> Records:
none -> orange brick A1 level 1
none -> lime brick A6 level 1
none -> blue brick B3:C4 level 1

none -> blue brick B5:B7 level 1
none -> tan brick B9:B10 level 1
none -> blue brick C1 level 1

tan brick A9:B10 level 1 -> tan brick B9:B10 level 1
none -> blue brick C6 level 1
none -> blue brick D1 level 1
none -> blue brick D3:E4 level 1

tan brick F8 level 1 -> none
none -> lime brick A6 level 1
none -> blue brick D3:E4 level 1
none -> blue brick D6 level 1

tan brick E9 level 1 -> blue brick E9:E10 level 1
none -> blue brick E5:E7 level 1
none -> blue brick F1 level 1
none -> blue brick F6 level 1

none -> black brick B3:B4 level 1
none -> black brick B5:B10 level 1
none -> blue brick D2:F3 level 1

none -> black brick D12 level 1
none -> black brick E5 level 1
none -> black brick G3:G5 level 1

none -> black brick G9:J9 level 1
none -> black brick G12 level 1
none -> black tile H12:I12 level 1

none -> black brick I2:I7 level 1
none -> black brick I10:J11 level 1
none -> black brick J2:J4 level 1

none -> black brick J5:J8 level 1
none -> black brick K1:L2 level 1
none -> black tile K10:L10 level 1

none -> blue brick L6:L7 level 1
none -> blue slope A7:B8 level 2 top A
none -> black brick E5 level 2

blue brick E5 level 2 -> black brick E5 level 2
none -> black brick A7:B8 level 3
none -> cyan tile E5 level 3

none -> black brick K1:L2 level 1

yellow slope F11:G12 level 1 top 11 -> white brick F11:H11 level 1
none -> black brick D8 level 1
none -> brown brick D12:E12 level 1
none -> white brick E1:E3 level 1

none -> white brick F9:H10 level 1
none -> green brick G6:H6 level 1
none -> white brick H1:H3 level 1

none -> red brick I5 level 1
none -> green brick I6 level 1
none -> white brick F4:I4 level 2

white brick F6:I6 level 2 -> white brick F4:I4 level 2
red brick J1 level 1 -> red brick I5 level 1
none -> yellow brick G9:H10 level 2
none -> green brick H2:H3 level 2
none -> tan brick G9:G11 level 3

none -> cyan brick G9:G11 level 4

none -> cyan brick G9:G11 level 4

> To do: The lines above from the one containing "blue brick E5 level" through the one containing "none -> white brick E1:E3 level 1" are to be set down exactly, and no others.

> Exercise solution:
blue brick E5 level 2 -> black brick E5 level 2
none -> black brick A7:B8 level 3
none -> cyan tile E5 level 3

none -> black brick K1:L2 level 1

yellow slope F11:G12 level 1 top 11 -> white brick F11:H11 level 1
none -> black brick D8 level 1
none -> brown brick D12:E12 level 1
none -> white brick E1:E3 level 1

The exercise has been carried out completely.